── Material provided ──

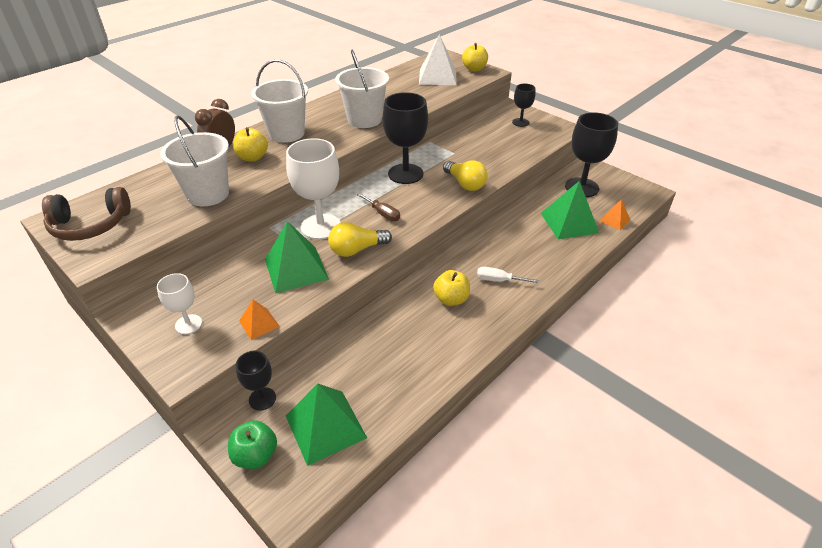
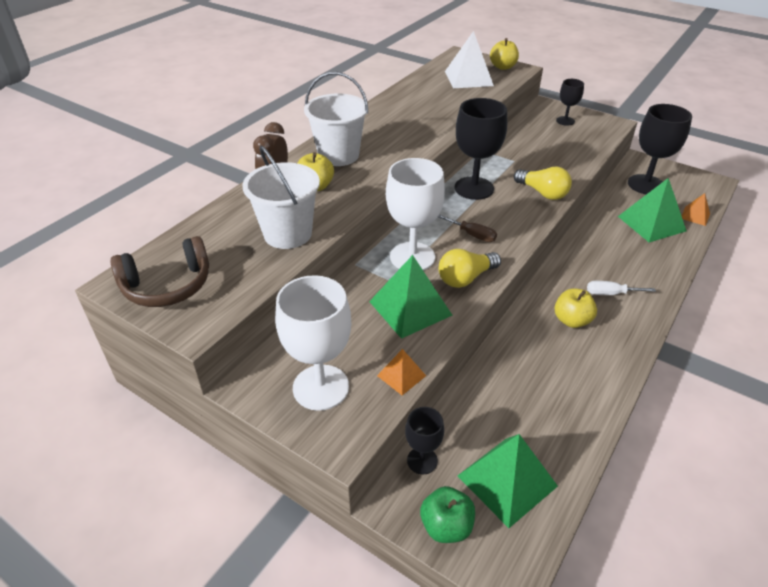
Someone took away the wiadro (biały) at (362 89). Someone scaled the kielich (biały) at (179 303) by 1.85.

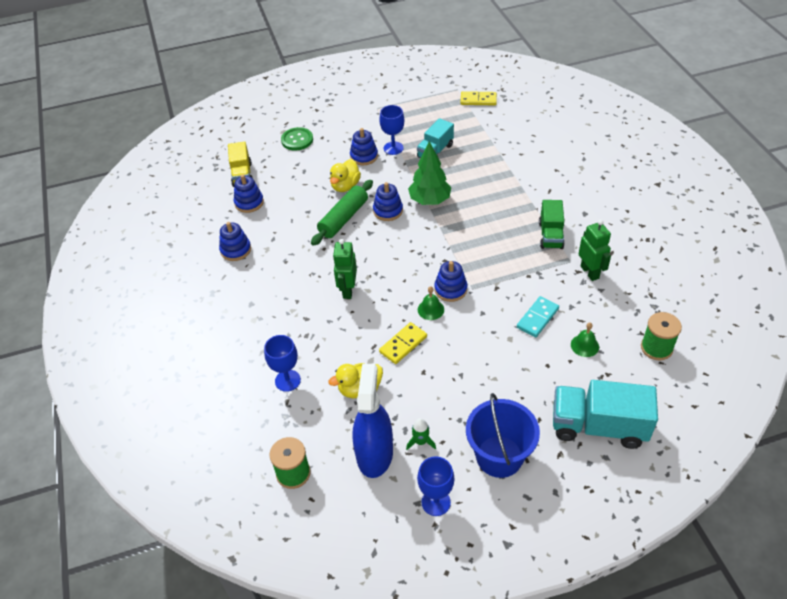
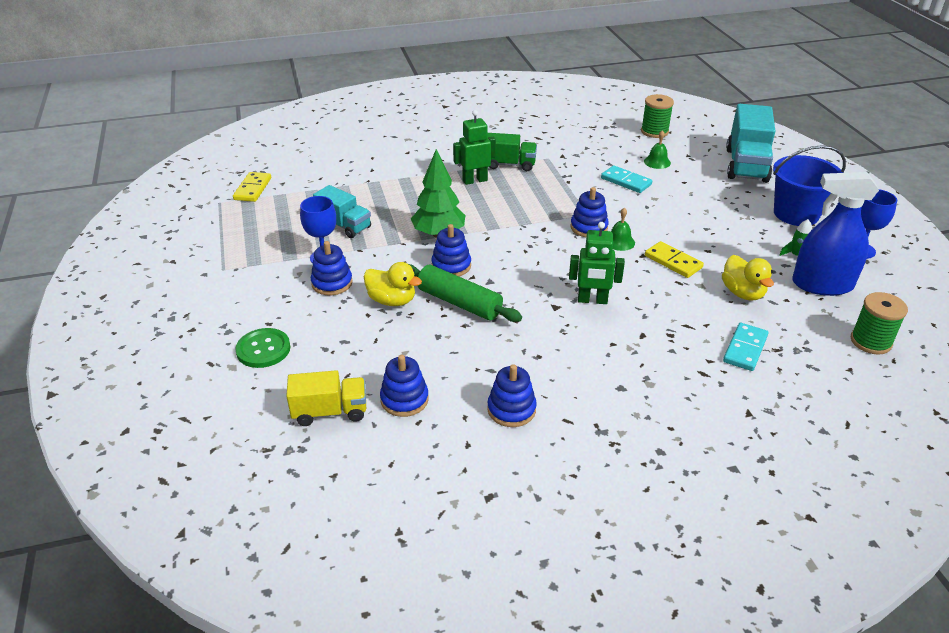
Someone carried the robot (zielony) from (595 250) to (474 147). Someone swapped the kielich (niebieski) at (282 363) for the kostka domina (turkusowy) at (745 347).

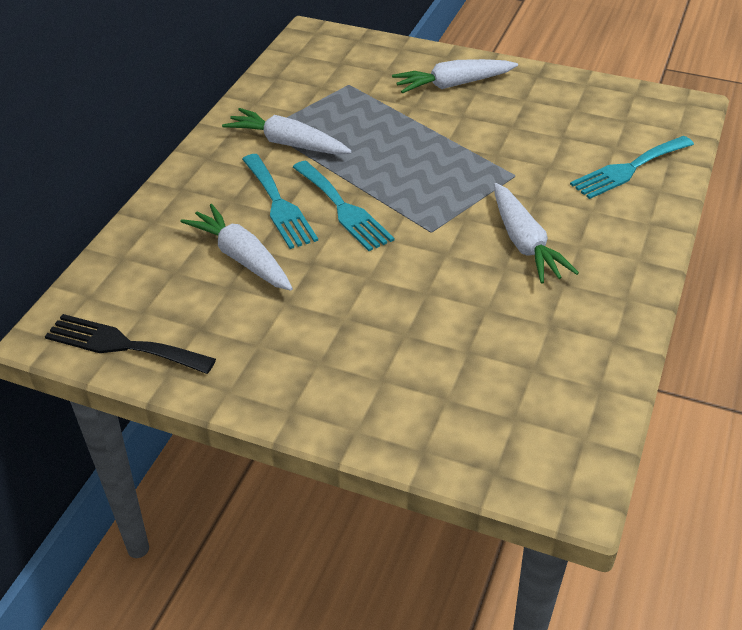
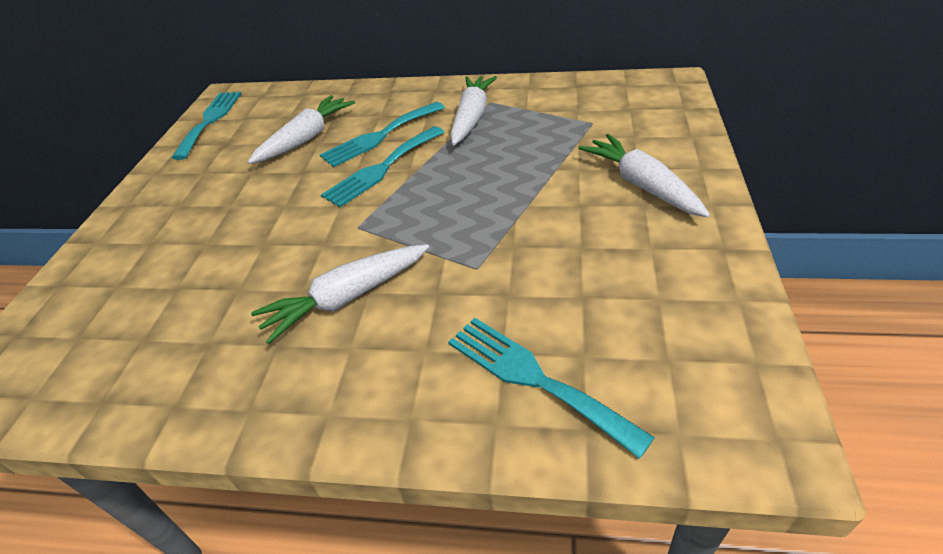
Someone repainted the widelec (czarny) at (130 344), which became the widelec (turkusowy) at (206 126).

───

• **Task objective**: Repeat every line above exactly, minus the pictures.

• **Solution to the problem**:
Someone took away the wiadro (biały) at (362 89). Someone scaled the kielich (biały) at (179 303) by 1.85.

Someone carried the robot (zielony) from (595 250) to (474 147). Someone swapped the kielich (niebieski) at (282 363) for the kostka domina (turkusowy) at (745 347).

Someone repainted the widelec (czarny) at (130 344), which became the widelec (turkusowy) at (206 126).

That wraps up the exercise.